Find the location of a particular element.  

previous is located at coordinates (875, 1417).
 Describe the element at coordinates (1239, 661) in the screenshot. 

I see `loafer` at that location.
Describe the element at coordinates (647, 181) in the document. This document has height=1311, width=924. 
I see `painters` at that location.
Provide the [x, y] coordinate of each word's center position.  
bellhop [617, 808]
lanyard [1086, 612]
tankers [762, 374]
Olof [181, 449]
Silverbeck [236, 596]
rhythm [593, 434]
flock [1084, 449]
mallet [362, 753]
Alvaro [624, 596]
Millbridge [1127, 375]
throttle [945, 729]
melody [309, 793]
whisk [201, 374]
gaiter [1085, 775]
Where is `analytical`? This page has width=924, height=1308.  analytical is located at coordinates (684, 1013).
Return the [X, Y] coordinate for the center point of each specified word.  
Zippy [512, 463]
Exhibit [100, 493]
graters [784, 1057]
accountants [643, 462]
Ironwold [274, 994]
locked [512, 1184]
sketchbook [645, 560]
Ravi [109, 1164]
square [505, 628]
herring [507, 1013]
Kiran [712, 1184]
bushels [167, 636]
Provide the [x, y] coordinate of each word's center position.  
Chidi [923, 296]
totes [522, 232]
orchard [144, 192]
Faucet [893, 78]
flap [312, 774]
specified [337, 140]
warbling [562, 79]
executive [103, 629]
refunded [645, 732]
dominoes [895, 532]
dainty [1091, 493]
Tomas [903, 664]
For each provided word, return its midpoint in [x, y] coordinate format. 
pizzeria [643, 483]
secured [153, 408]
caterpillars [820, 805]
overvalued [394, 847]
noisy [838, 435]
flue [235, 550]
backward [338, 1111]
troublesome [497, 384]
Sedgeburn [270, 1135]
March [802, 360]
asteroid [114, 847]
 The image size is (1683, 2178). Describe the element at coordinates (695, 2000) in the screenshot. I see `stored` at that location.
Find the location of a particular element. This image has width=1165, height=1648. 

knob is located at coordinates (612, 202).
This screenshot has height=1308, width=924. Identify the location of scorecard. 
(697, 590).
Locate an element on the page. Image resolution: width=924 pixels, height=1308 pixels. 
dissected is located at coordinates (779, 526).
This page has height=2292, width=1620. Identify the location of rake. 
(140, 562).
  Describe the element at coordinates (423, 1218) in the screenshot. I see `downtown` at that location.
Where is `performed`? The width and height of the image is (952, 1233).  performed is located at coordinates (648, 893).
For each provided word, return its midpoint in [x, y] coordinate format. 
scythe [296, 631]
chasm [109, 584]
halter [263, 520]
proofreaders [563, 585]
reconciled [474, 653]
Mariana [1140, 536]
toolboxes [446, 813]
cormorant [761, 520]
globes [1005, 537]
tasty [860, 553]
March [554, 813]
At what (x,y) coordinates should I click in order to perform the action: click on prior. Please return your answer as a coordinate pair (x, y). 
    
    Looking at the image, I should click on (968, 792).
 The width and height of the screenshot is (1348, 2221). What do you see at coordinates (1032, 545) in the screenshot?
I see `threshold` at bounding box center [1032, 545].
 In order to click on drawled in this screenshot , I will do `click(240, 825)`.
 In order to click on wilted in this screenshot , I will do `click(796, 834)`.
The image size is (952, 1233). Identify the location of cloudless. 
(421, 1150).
^^^^
Rewrite all of the material above, replacing each instance of "March" with "April" and leaving everything else unchanged.

== Result ==
Find the location of a particular element.  

previous is located at coordinates (875, 1417).
 Describe the element at coordinates (1239, 661) in the screenshot. 

I see `loafer` at that location.
Describe the element at coordinates (647, 181) in the document. This document has height=1311, width=924. 
I see `painters` at that location.
Provide the [x, y] coordinate of each word's center position.  
bellhop [617, 808]
lanyard [1086, 612]
tankers [762, 374]
Olof [181, 449]
Silverbeck [236, 596]
rhythm [593, 434]
flock [1084, 449]
mallet [362, 753]
Alvaro [624, 596]
Millbridge [1127, 375]
throttle [945, 729]
melody [309, 793]
whisk [201, 374]
gaiter [1085, 775]
Where is `analytical`? This page has width=924, height=1308.  analytical is located at coordinates (684, 1013).
Return the [X, Y] coordinate for the center point of each specified word.  
Zippy [512, 463]
Exhibit [100, 493]
graters [784, 1057]
accountants [643, 462]
Ironwold [274, 994]
locked [512, 1184]
sketchbook [645, 560]
Ravi [109, 1164]
square [505, 628]
herring [507, 1013]
Kiran [712, 1184]
bushels [167, 636]
Provide the [x, y] coordinate of each word's center position.  
Chidi [923, 296]
totes [522, 232]
orchard [144, 192]
Faucet [893, 78]
flap [312, 774]
specified [337, 140]
warbling [562, 79]
executive [103, 629]
refunded [645, 732]
dominoes [895, 532]
dainty [1091, 493]
Tomas [903, 664]
For each provided word, return its midpoint in [x, y] coordinate format. 
pizzeria [643, 483]
secured [153, 408]
caterpillars [820, 805]
overvalued [394, 847]
noisy [838, 435]
flue [235, 550]
backward [338, 1111]
troublesome [497, 384]
Sedgeburn [270, 1135]
April [802, 360]
asteroid [114, 847]
 The image size is (1683, 2178). Describe the element at coordinates (695, 2000) in the screenshot. I see `stored` at that location.
Find the location of a particular element. This image has width=1165, height=1648. 

knob is located at coordinates (612, 202).
This screenshot has height=1308, width=924. Identify the location of scorecard. 
(697, 590).
Locate an element on the page. Image resolution: width=924 pixels, height=1308 pixels. 
dissected is located at coordinates (779, 526).
This page has height=2292, width=1620. Identify the location of rake. 
(140, 562).
  Describe the element at coordinates (423, 1218) in the screenshot. I see `downtown` at that location.
Where is `performed`? The width and height of the image is (952, 1233).  performed is located at coordinates (648, 893).
For each provided word, return its midpoint in [x, y] coordinate format. 
scythe [296, 631]
chasm [109, 584]
halter [263, 520]
proofreaders [563, 585]
reconciled [474, 653]
Mariana [1140, 536]
toolboxes [446, 813]
cormorant [761, 520]
globes [1005, 537]
tasty [860, 553]
April [554, 813]
At what (x,y) coordinates should I click in order to perform the action: click on prior. Please return your answer as a coordinate pair (x, y). 
    
    Looking at the image, I should click on (968, 792).
 The width and height of the screenshot is (1348, 2221). What do you see at coordinates (1032, 545) in the screenshot?
I see `threshold` at bounding box center [1032, 545].
 In order to click on drawled in this screenshot , I will do `click(240, 825)`.
 In order to click on wilted in this screenshot , I will do `click(796, 834)`.
The image size is (952, 1233). Identify the location of cloudless. 
(421, 1150).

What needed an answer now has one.